Reproduce the rows below verbatim, beginning at the line that contains "brown ellipse: rotated" and continuing through the final row, both ends included. Leave the pictures out of your answer.
┌─ Information provided
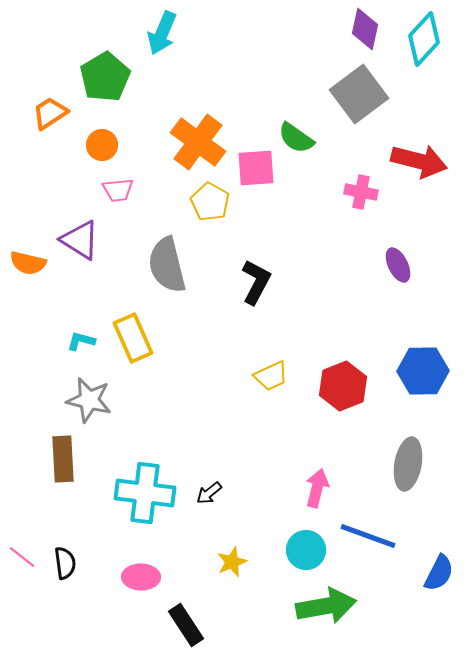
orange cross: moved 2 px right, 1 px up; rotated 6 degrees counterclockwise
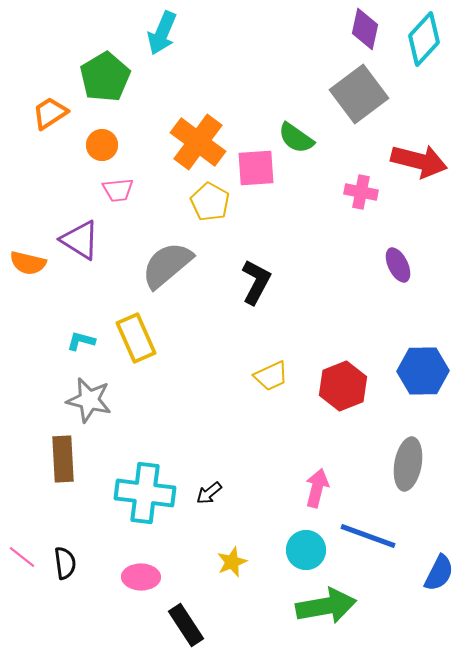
gray semicircle: rotated 64 degrees clockwise
yellow rectangle: moved 3 px right
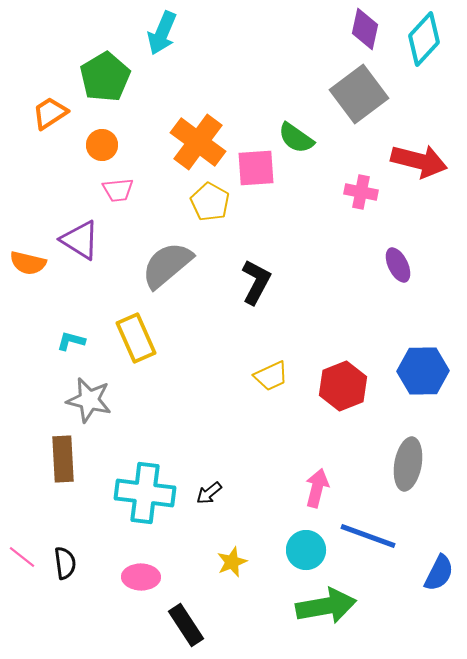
cyan L-shape: moved 10 px left
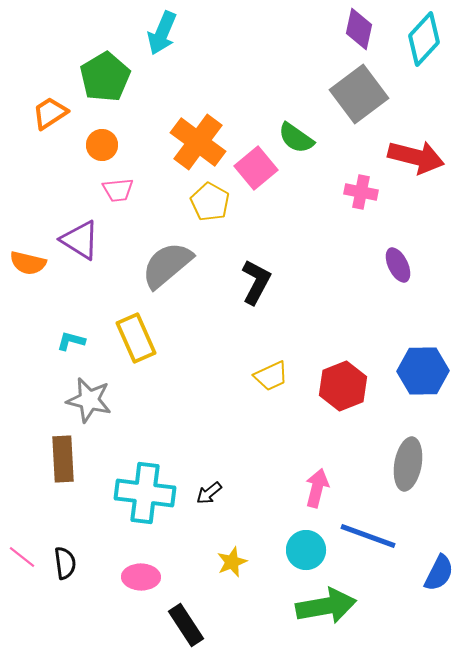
purple diamond: moved 6 px left
red arrow: moved 3 px left, 4 px up
pink square: rotated 36 degrees counterclockwise
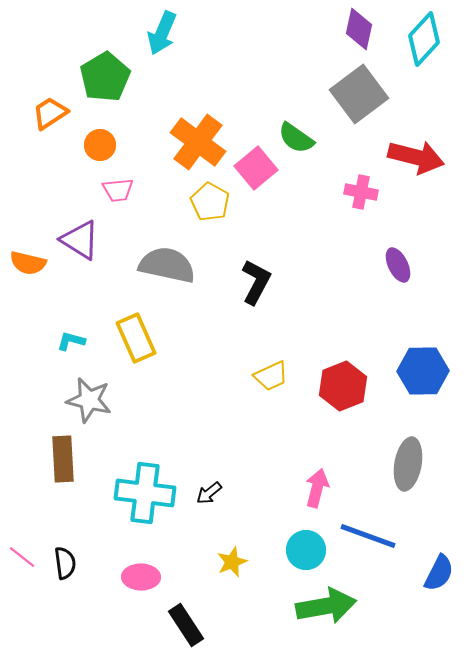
orange circle: moved 2 px left
gray semicircle: rotated 52 degrees clockwise
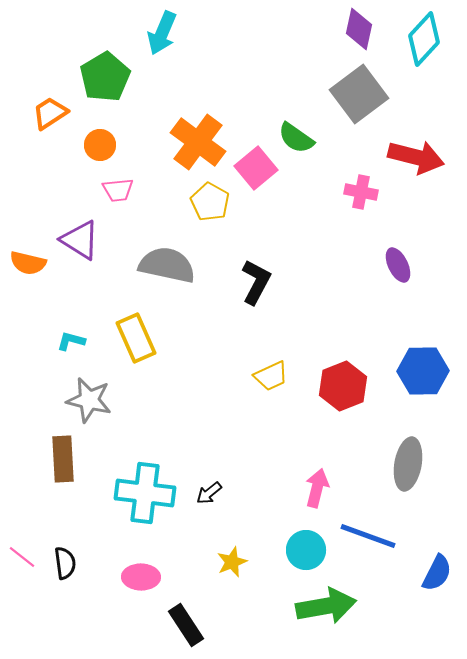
blue semicircle: moved 2 px left
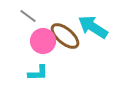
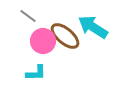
cyan L-shape: moved 2 px left
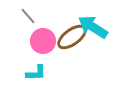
gray line: rotated 12 degrees clockwise
brown ellipse: moved 7 px right, 1 px down; rotated 76 degrees counterclockwise
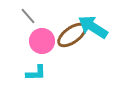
brown ellipse: moved 2 px up
pink circle: moved 1 px left
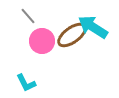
cyan L-shape: moved 10 px left, 10 px down; rotated 65 degrees clockwise
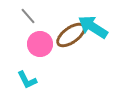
brown ellipse: moved 1 px left
pink circle: moved 2 px left, 3 px down
cyan L-shape: moved 1 px right, 3 px up
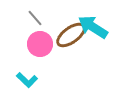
gray line: moved 7 px right, 2 px down
cyan L-shape: rotated 20 degrees counterclockwise
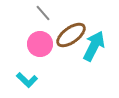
gray line: moved 8 px right, 5 px up
cyan arrow: moved 1 px right, 19 px down; rotated 84 degrees clockwise
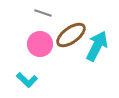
gray line: rotated 30 degrees counterclockwise
cyan arrow: moved 3 px right
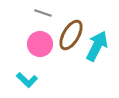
brown ellipse: rotated 24 degrees counterclockwise
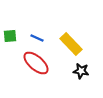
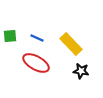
red ellipse: rotated 12 degrees counterclockwise
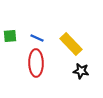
red ellipse: rotated 60 degrees clockwise
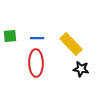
└─
=== Output of the exercise ===
brown ellipse: rotated 24 degrees counterclockwise
red ellipse: rotated 12 degrees counterclockwise
red ellipse: rotated 60 degrees clockwise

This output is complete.